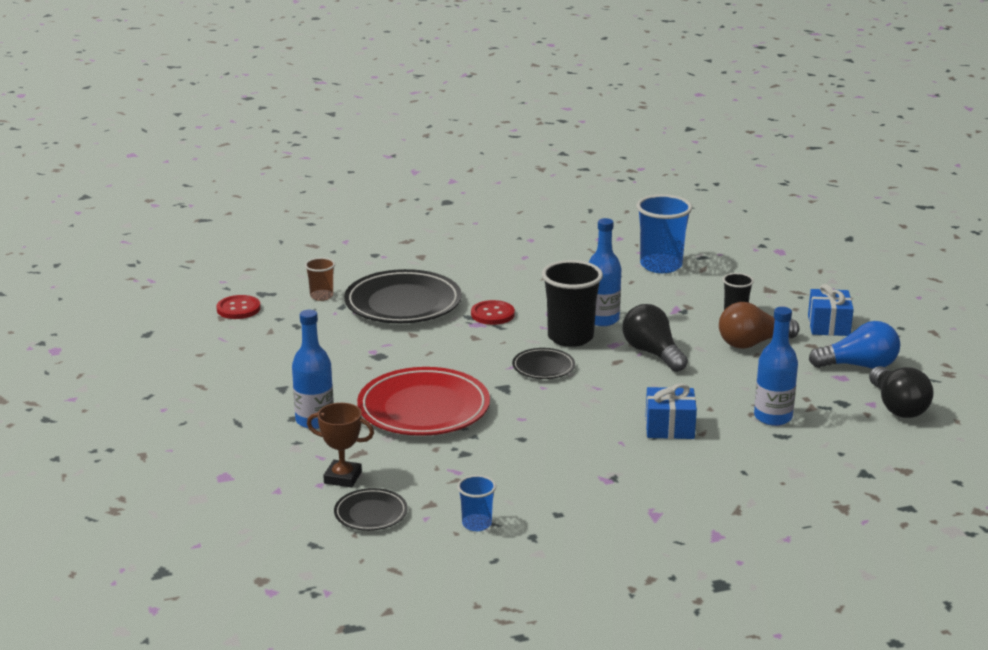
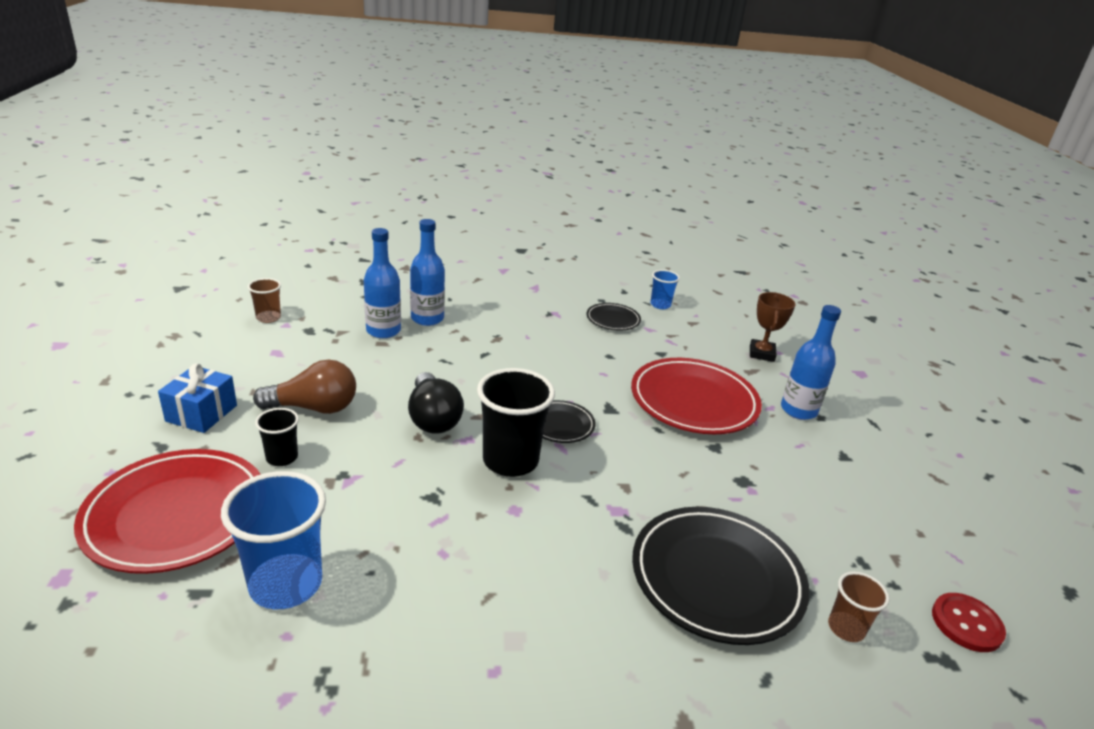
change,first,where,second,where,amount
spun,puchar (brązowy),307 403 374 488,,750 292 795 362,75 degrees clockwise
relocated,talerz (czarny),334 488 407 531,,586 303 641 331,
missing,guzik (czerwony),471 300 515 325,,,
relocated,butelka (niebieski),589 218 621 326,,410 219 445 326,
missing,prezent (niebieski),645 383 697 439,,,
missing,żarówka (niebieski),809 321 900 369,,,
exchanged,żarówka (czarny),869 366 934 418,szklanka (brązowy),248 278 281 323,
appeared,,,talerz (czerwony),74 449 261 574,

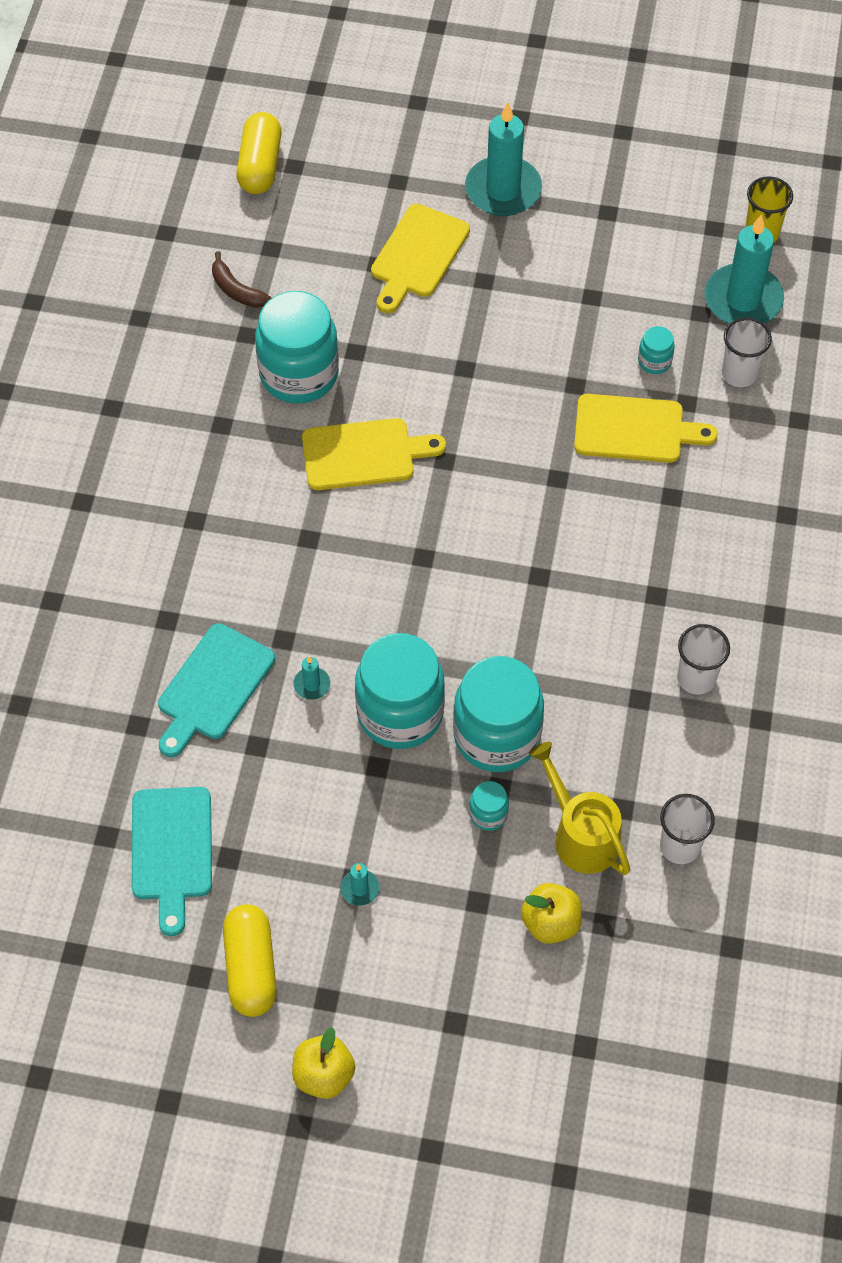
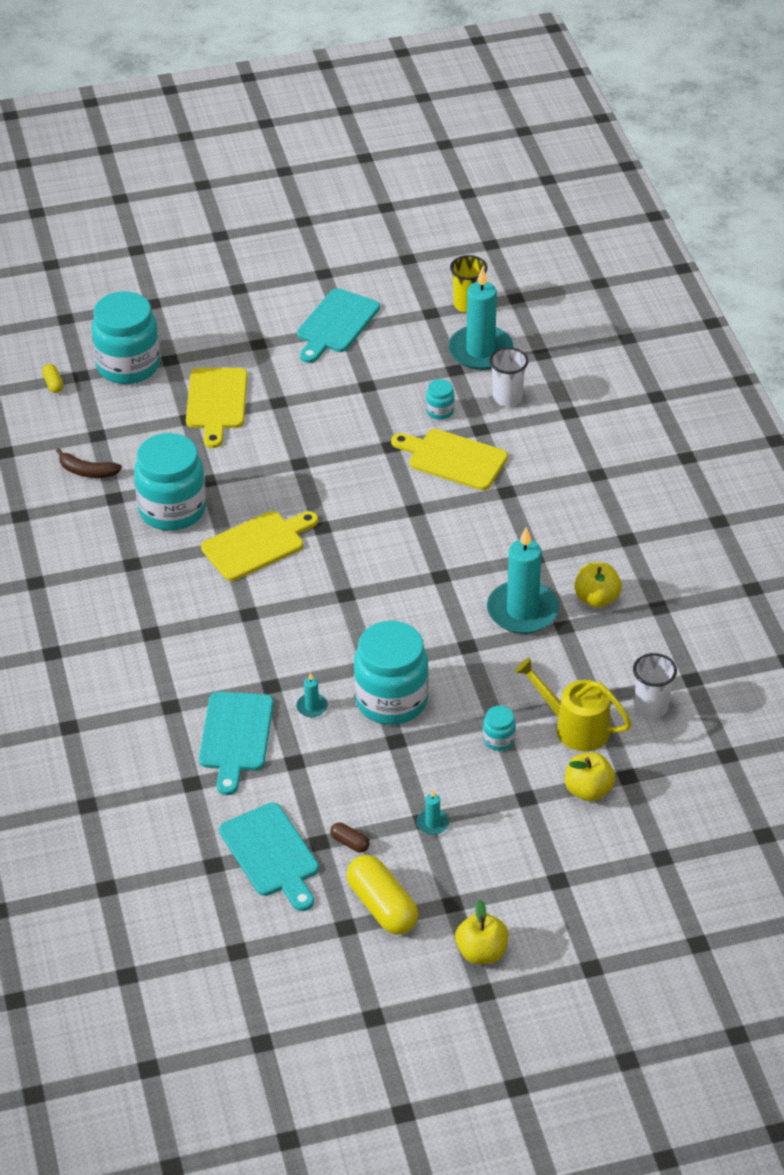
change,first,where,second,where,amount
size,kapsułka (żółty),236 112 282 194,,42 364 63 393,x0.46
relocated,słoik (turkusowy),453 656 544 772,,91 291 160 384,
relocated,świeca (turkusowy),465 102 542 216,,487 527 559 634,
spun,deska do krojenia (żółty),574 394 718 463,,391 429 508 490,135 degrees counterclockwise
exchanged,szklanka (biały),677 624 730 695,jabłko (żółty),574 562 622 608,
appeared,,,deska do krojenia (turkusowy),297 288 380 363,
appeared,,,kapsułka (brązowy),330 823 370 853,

» The problem: Only the pictures are to be omitted; the records above must otherwise be reproduced exactly.

» Output for this task:
change,first,where,second,where,amount
spun,puchar (brązowy),307 403 374 488,,750 292 795 362,75 degrees clockwise
relocated,talerz (czarny),334 488 407 531,,586 303 641 331,
missing,guzik (czerwony),471 300 515 325,,,
relocated,butelka (niebieski),589 218 621 326,,410 219 445 326,
missing,prezent (niebieski),645 383 697 439,,,
missing,żarówka (niebieski),809 321 900 369,,,
exchanged,żarówka (czarny),869 366 934 418,szklanka (brązowy),248 278 281 323,
appeared,,,talerz (czerwony),74 449 261 574,

change,first,where,second,where,amount
size,kapsułka (żółty),236 112 282 194,,42 364 63 393,x0.46
relocated,słoik (turkusowy),453 656 544 772,,91 291 160 384,
relocated,świeca (turkusowy),465 102 542 216,,487 527 559 634,
spun,deska do krojenia (żółty),574 394 718 463,,391 429 508 490,135 degrees counterclockwise
exchanged,szklanka (biały),677 624 730 695,jabłko (żółty),574 562 622 608,
appeared,,,deska do krojenia (turkusowy),297 288 380 363,
appeared,,,kapsułka (brązowy),330 823 370 853,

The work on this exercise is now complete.